Go through the material underneath and show every line where the string "pink" occurs.
Records supplied Block Start
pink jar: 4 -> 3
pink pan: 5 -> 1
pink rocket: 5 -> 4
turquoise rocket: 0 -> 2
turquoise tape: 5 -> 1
Records supplied Block End
Records supplied Block Start
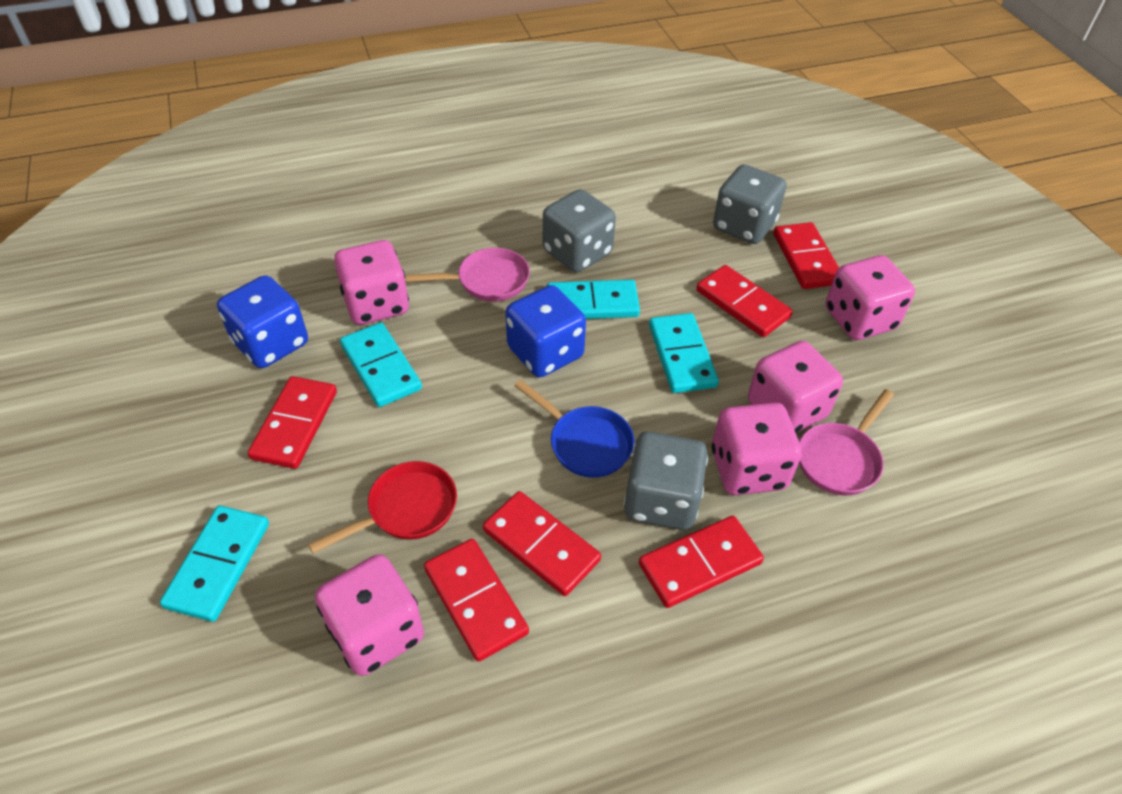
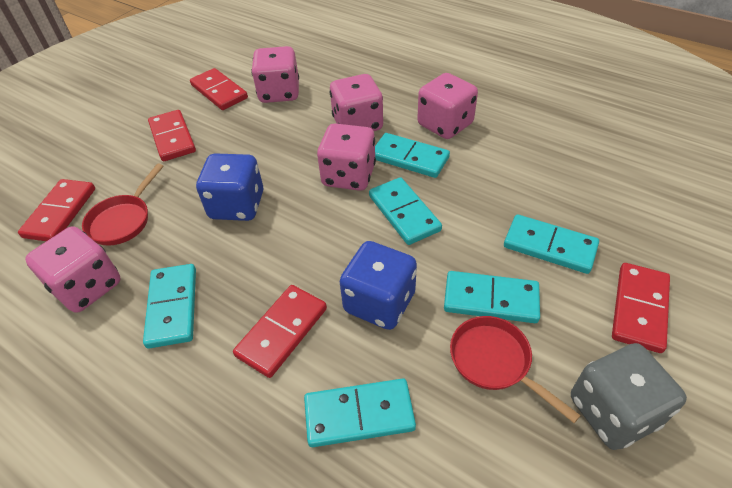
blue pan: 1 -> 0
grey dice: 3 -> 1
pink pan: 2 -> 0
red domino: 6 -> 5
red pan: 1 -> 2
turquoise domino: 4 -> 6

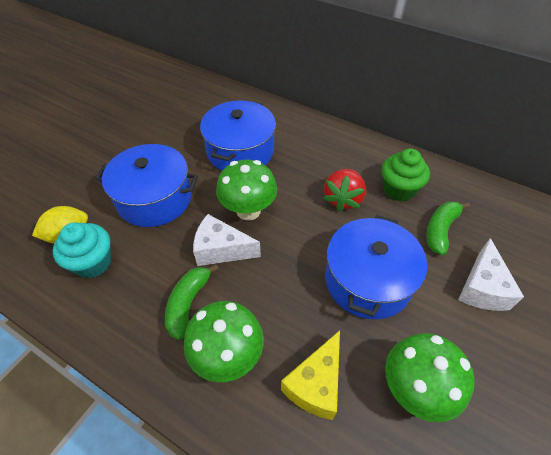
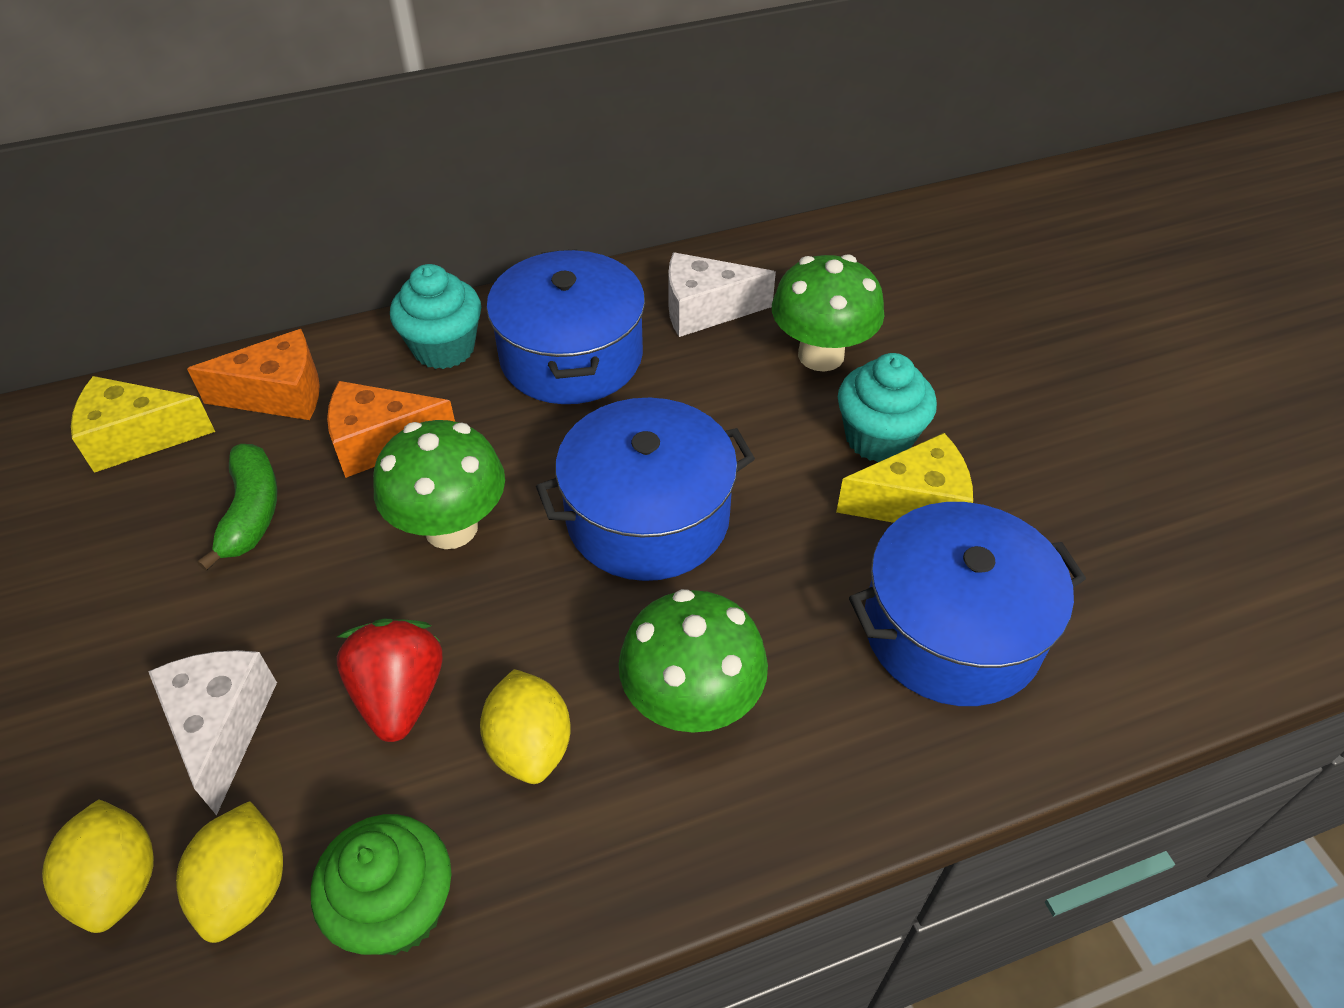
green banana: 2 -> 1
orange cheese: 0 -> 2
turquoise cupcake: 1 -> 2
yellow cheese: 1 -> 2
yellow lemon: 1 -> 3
Records supplied Block End
→ Solution below
pink jar: 4 -> 3
pink pan: 5 -> 1
pink rocket: 5 -> 4
pink pan: 2 -> 0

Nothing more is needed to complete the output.